>>

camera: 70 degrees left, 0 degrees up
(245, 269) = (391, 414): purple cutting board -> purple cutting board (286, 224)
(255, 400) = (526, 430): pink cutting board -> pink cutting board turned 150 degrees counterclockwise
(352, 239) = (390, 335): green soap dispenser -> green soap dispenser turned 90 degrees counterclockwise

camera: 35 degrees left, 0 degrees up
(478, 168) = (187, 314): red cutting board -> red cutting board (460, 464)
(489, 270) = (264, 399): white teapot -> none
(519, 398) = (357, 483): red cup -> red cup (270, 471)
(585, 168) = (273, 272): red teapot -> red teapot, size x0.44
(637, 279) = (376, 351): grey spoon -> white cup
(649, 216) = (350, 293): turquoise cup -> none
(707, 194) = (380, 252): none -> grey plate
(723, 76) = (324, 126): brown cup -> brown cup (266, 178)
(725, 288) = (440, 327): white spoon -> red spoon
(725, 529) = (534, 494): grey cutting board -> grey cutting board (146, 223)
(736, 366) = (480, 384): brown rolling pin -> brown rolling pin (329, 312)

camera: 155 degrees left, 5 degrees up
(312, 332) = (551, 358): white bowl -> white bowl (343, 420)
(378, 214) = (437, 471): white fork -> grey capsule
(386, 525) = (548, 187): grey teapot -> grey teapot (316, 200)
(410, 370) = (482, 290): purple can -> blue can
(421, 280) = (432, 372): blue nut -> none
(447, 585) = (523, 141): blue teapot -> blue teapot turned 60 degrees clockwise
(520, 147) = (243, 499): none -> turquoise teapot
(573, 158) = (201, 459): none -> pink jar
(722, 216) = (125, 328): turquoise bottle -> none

<<

* **Work required**: Copy the data word for word.

* **Final answer**:
camera: 70 degrees left, 0 degrees up
(245, 269) = (391, 414): purple cutting board -> purple cutting board (286, 224)
(255, 400) = (526, 430): pink cutting board -> pink cutting board turned 150 degrees counterclockwise
(352, 239) = (390, 335): green soap dispenser -> green soap dispenser turned 90 degrees counterclockwise

camera: 35 degrees left, 0 degrees up
(478, 168) = (187, 314): red cutting board -> red cutting board (460, 464)
(489, 270) = (264, 399): white teapot -> none
(519, 398) = (357, 483): red cup -> red cup (270, 471)
(585, 168) = (273, 272): red teapot -> red teapot, size x0.44
(637, 279) = (376, 351): grey spoon -> white cup
(649, 216) = (350, 293): turquoise cup -> none
(707, 194) = (380, 252): none -> grey plate
(723, 76) = (324, 126): brown cup -> brown cup (266, 178)
(725, 288) = (440, 327): white spoon -> red spoon
(725, 529) = (534, 494): grey cutting board -> grey cutting board (146, 223)
(736, 366) = (480, 384): brown rolling pin -> brown rolling pin (329, 312)

camera: 155 degrees left, 5 degrees up
(312, 332) = (551, 358): white bowl -> white bowl (343, 420)
(378, 214) = (437, 471): white fork -> grey capsule
(386, 525) = (548, 187): grey teapot -> grey teapot (316, 200)
(410, 370) = (482, 290): purple can -> blue can
(421, 280) = (432, 372): blue nut -> none
(447, 585) = (523, 141): blue teapot -> blue teapot turned 60 degrees clockwise
(520, 147) = (243, 499): none -> turquoise teapot
(573, 158) = (201, 459): none -> pink jar
(722, 216) = (125, 328): turquoise bottle -> none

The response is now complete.